## EXTRACTED RECORDS
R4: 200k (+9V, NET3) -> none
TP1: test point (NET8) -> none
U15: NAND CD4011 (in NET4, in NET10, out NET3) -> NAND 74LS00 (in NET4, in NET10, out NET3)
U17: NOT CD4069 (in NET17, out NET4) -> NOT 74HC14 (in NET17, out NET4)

==

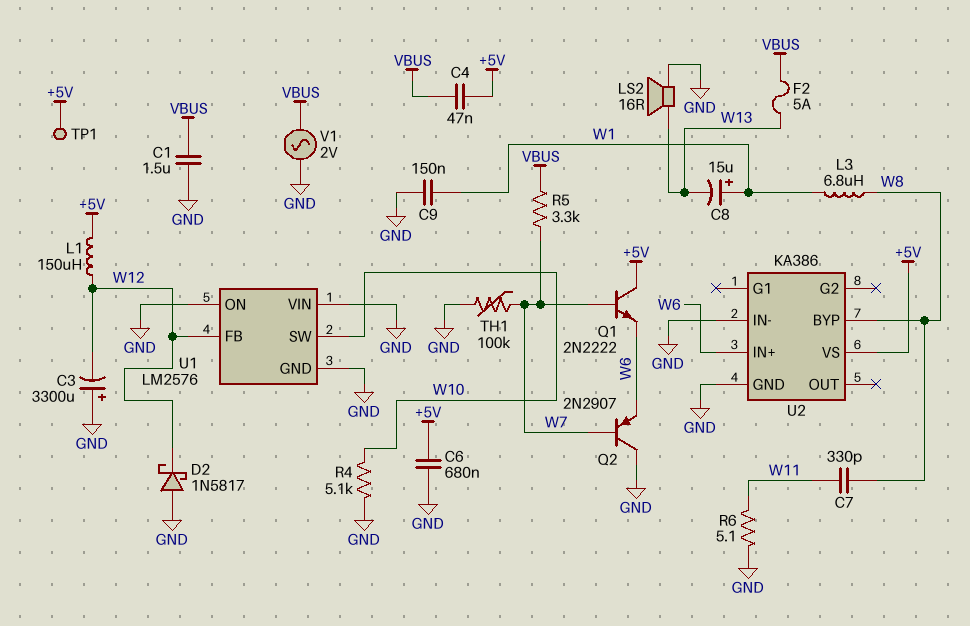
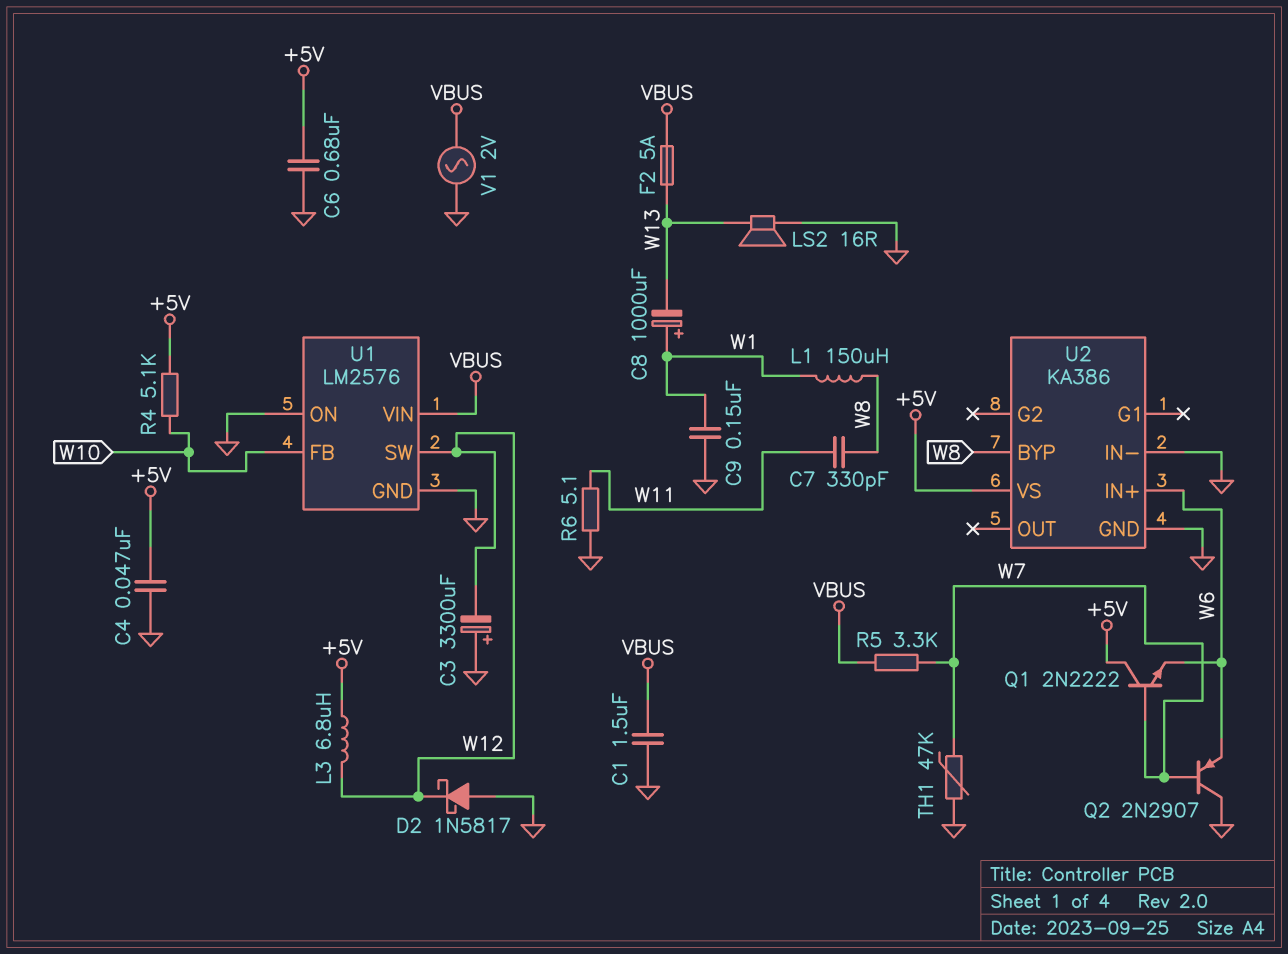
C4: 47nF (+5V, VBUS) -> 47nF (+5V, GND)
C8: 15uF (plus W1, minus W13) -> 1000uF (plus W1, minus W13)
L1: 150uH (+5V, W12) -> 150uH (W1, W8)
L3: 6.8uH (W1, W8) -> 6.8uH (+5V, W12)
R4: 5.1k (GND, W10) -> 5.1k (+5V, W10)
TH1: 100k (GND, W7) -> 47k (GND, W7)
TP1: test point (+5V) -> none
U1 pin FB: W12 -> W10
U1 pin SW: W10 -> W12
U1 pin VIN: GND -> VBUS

## TASK OBJECTIVE
From the entries, copy every line in which the string "none" can be found.

## ANSWER SECTION
R4: 200k (+9V, NET3) -> none
TP1: test point (NET8) -> none
TP1: test point (+5V) -> none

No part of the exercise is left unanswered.